Prompt → What you return must match the entries exactly, except that the pictures are gone.

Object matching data
○ ○ ○

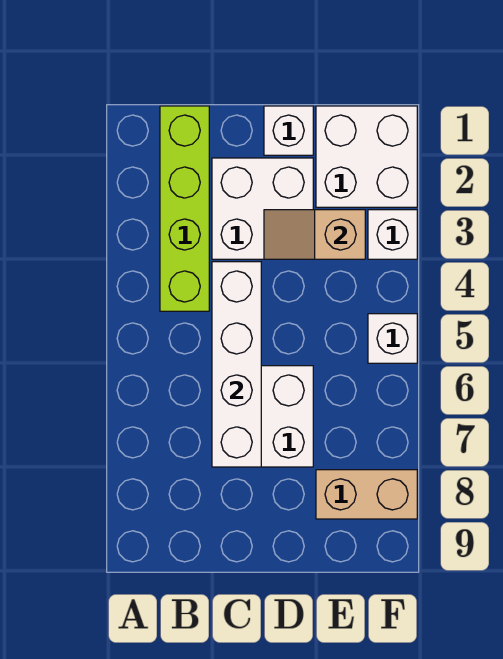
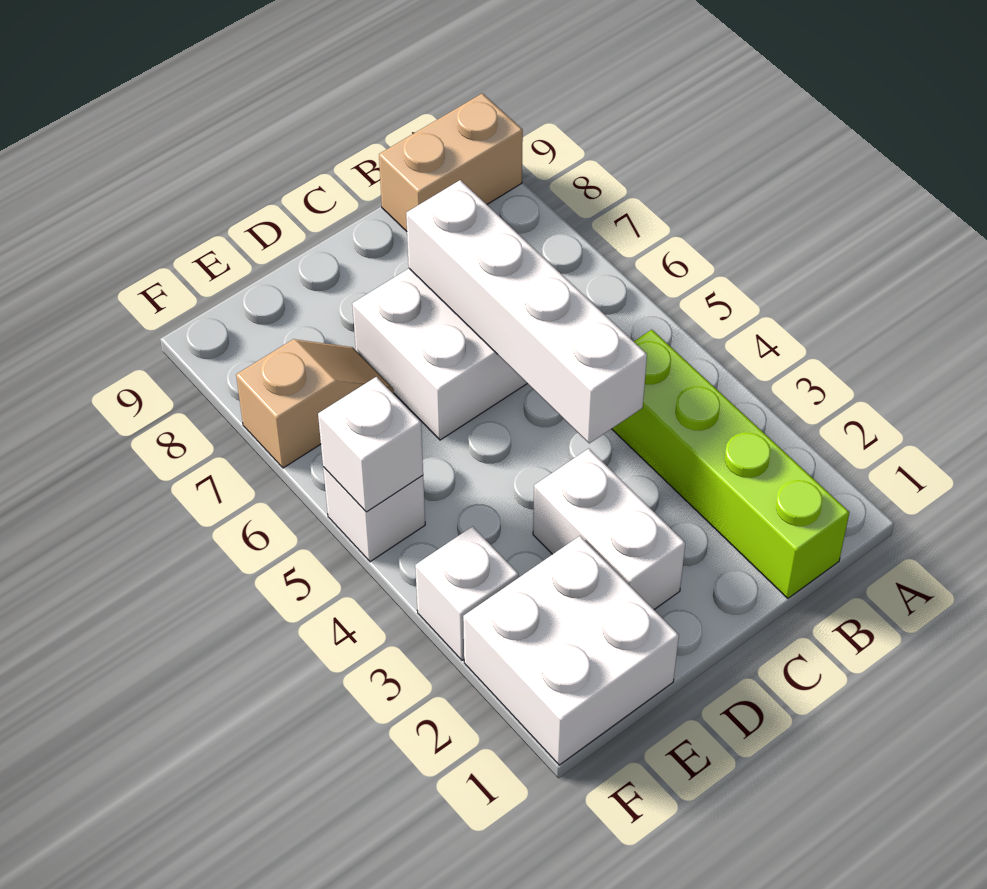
white brick C2:D3 level 1 -> white brick D2:D3 level 1
white brick D1 level 1 -> white brick F5 level 2
tan slope D3:E3 level 2 top E -> tan slope E7:F7 level 1 top F
tan brick E8:F8 level 1 -> tan brick A9:B9 level 1

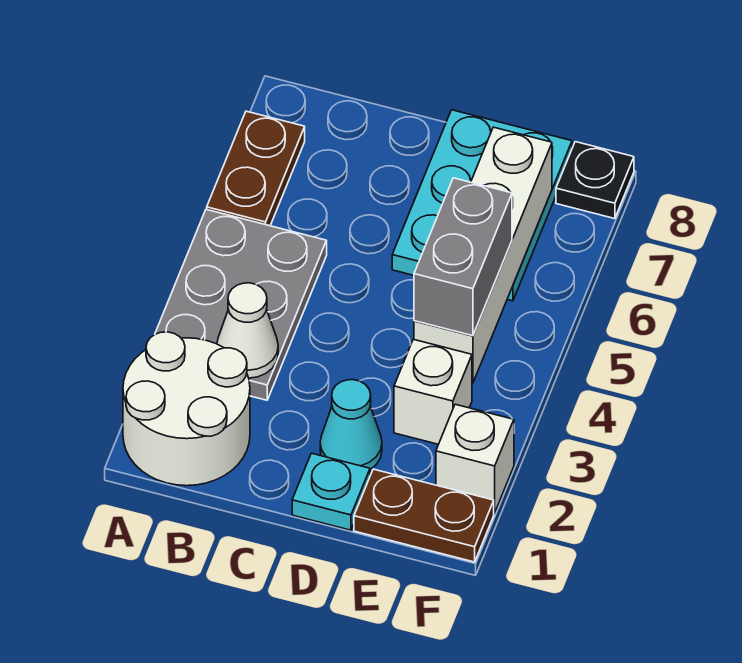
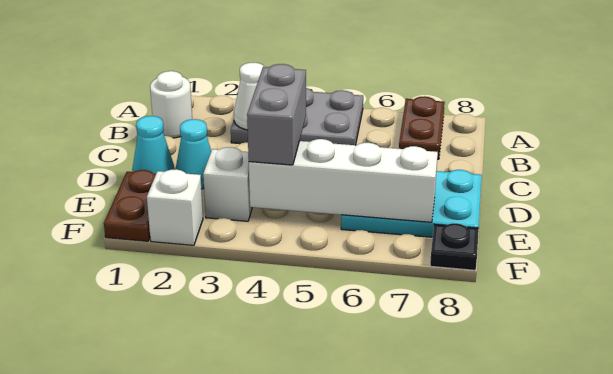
white round brick A1:B2 level 1 -> white round brick B1 level 1
brown plate A6:A7 level 1 -> brown plate A7:B7 level 1
cyan plate D1 level 1 -> cyan cone D1 level 1
grey brick E4:E5 level 3 -> grey brick D4:E4 level 3

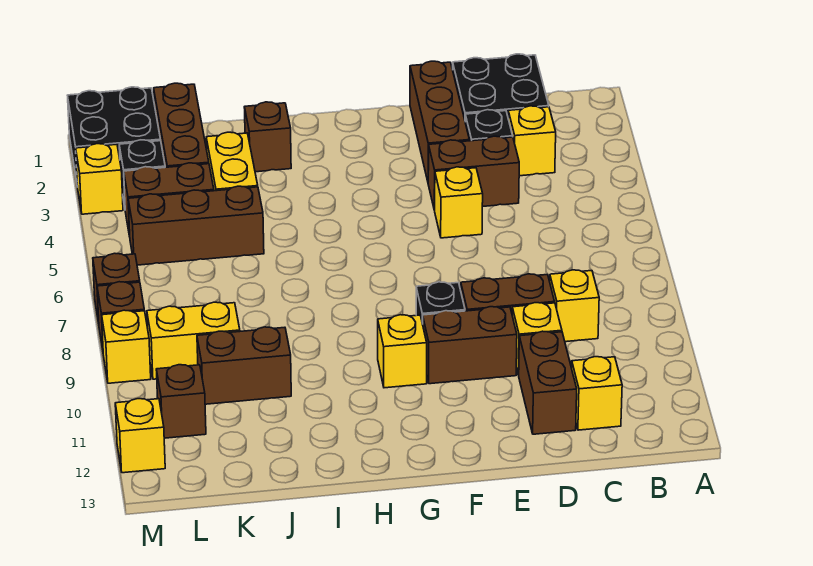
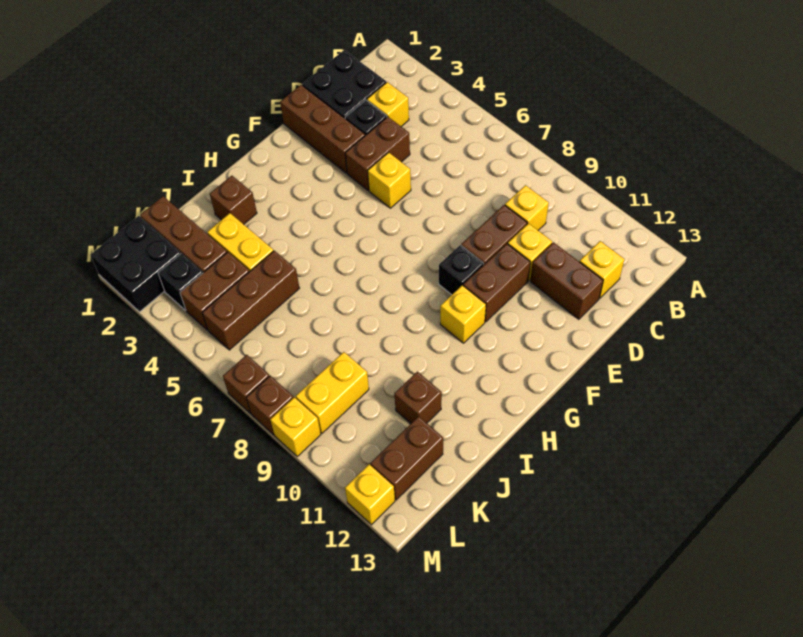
brown brick J10:K10 level 1 -> brown brick K12:L12 level 1
brown brick L11 level 1 -> brown brick J11 level 1
yellow brick M3 level 1 -> none

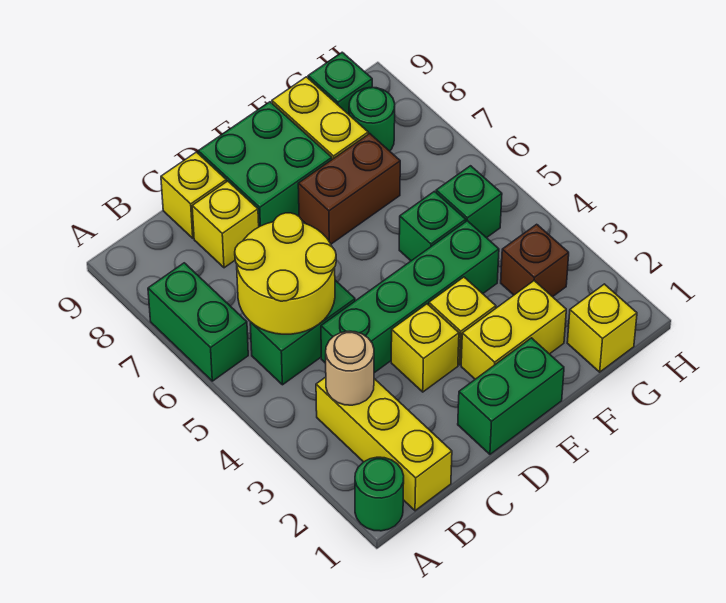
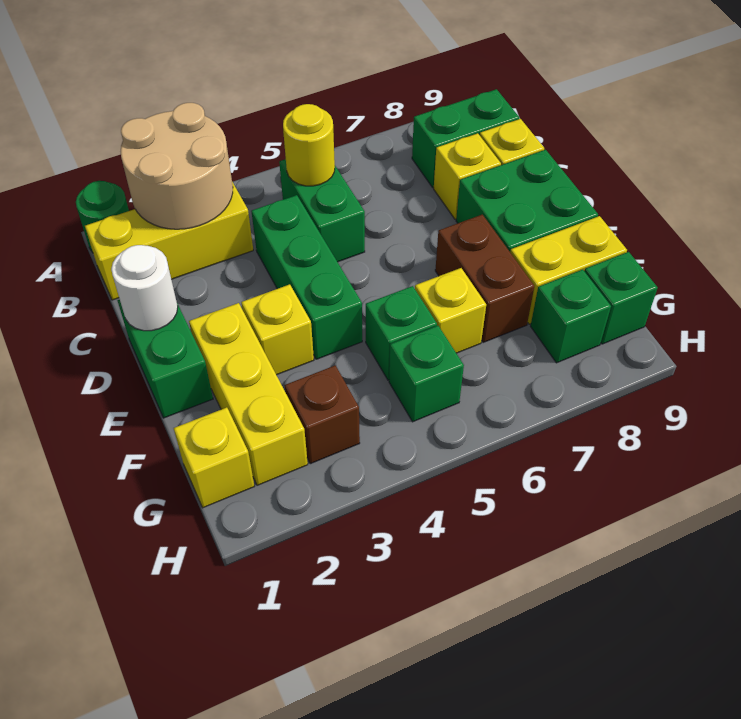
green brick A6:A7 level 1 -> green brick B8:B9 level 1
tan round brick B3 level 2 -> tan round brick A2:B3 level 2
yellow round brick B5:C6 level 2 -> yellow round brick B5 level 2
green brick C4:F4 level 1 -> green brick C4:E4 level 1
none -> white round brick D1 level 2
yellow brick D3 level 1 -> yellow brick F6 level 1
yellow brick E2:F2 level 1 -> yellow brick E2:G2 level 1
green round brick G8 level 1 -> green brick G8 level 1

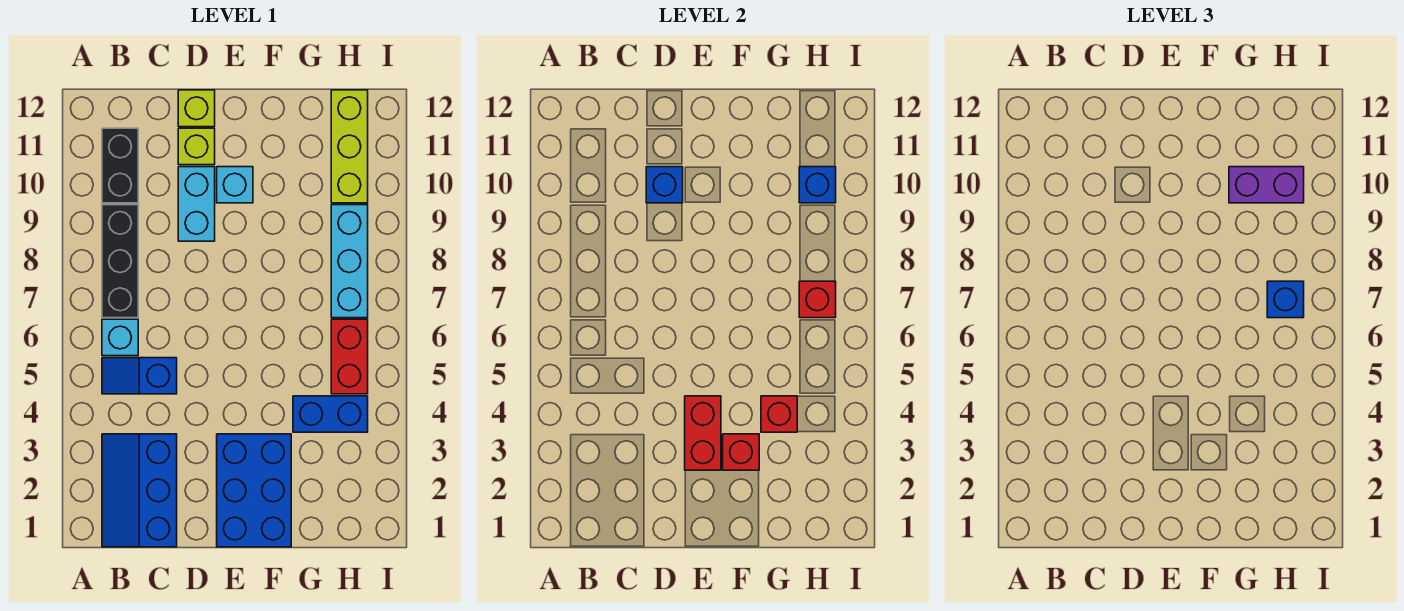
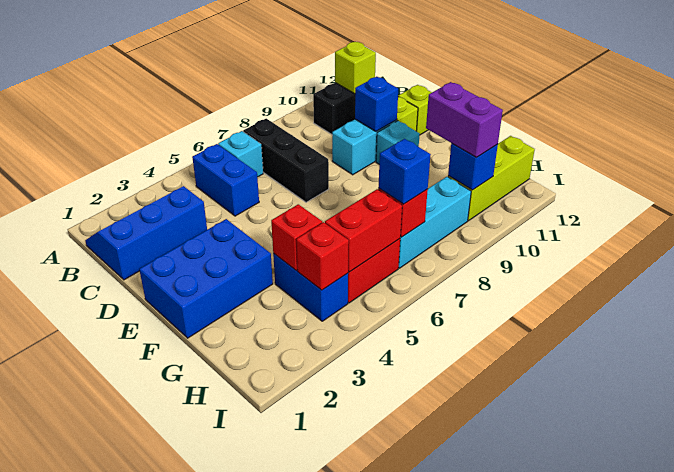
blue slope B5:C5 level 1 top C -> blue brick B5:C5 level 1
black brick B7:B9 level 1 -> black brick B7:D7 level 1
none -> lime brick B11 level 2
red brick E3:E4 level 2 -> red brick H5:H6 level 2
red brick F3 level 2 -> red brick H4 level 2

○ ○ ○

Final answer →
white brick C2:D3 level 1 -> white brick D2:D3 level 1
white brick D1 level 1 -> white brick F5 level 2
tan slope D3:E3 level 2 top E -> tan slope E7:F7 level 1 top F
tan brick E8:F8 level 1 -> tan brick A9:B9 level 1

white round brick A1:B2 level 1 -> white round brick B1 level 1
brown plate A6:A7 level 1 -> brown plate A7:B7 level 1
cyan plate D1 level 1 -> cyan cone D1 level 1
grey brick E4:E5 level 3 -> grey brick D4:E4 level 3

brown brick J10:K10 level 1 -> brown brick K12:L12 level 1
brown brick L11 level 1 -> brown brick J11 level 1
yellow brick M3 level 1 -> none

green brick A6:A7 level 1 -> green brick B8:B9 level 1
tan round brick B3 level 2 -> tan round brick A2:B3 level 2
yellow round brick B5:C6 level 2 -> yellow round brick B5 level 2
green brick C4:F4 level 1 -> green brick C4:E4 level 1
none -> white round brick D1 level 2
yellow brick D3 level 1 -> yellow brick F6 level 1
yellow brick E2:F2 level 1 -> yellow brick E2:G2 level 1
green round brick G8 level 1 -> green brick G8 level 1

blue slope B5:C5 level 1 top C -> blue brick B5:C5 level 1
black brick B7:B9 level 1 -> black brick B7:D7 level 1
none -> lime brick B11 level 2
red brick E3:E4 level 2 -> red brick H5:H6 level 2
red brick F3 level 2 -> red brick H4 level 2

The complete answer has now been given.